Starting at the line that contains "R7: 1.1k (LED_A, RUN) -> 1.1k (GND, RUN)", output each line through the end of the data exactly, and nothing more.

Provided records section start

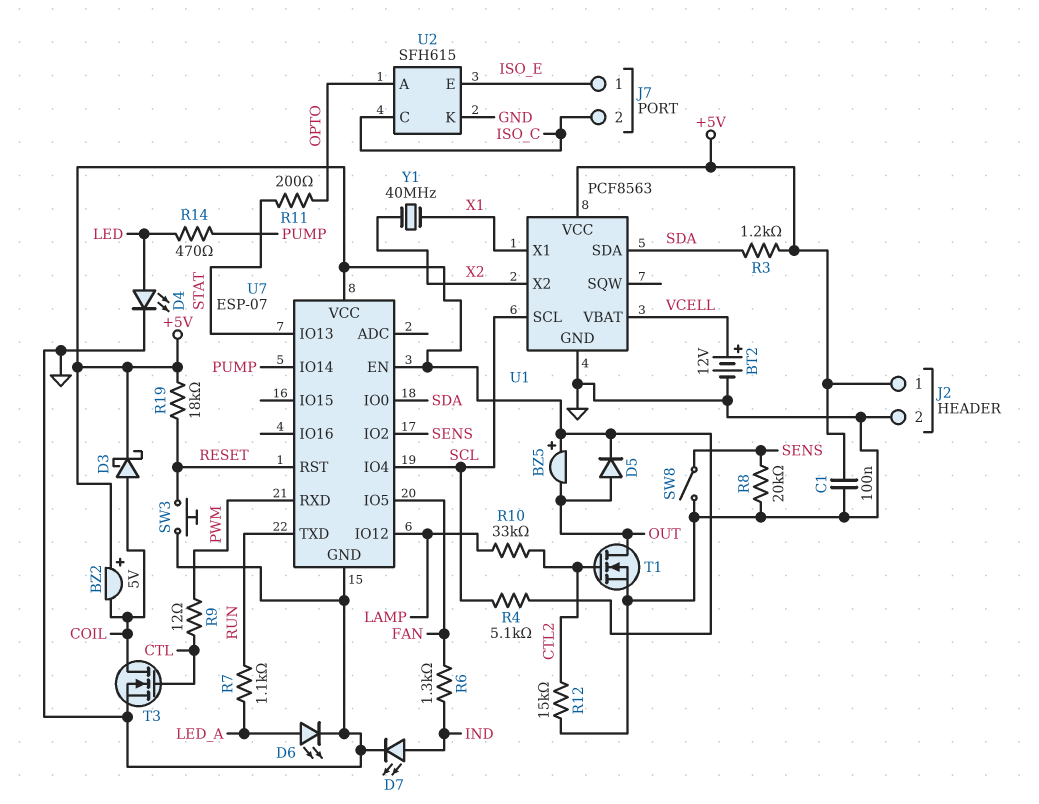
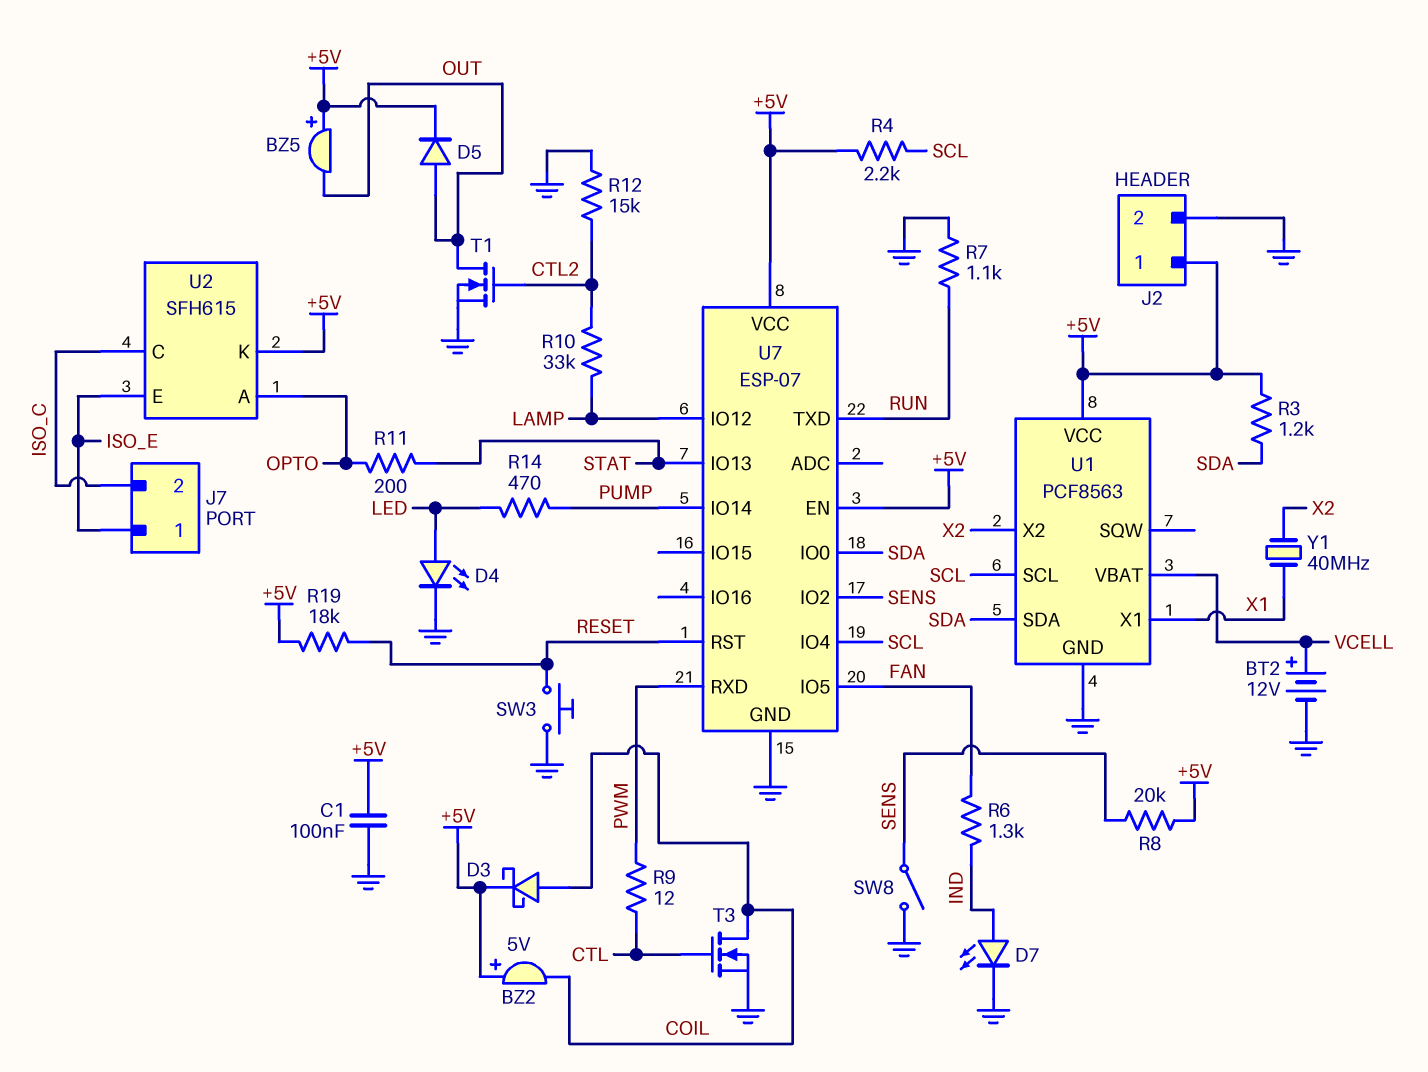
D6: LED (A LED_A, K GND) -> none
R4: 5.1k (+5V, SCL) -> 2.2k (+5V, SCL)
R7: 1.1k (LED_A, RUN) -> 1.1k (GND, RUN)
R8: 20k (GND, SENS) -> 20k (+5V, SENS)
U2 pin K: GND -> +5V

Provided records section end

## [Problem solution]
R7: 1.1k (LED_A, RUN) -> 1.1k (GND, RUN)
R8: 20k (GND, SENS) -> 20k (+5V, SENS)
U2 pin K: GND -> +5V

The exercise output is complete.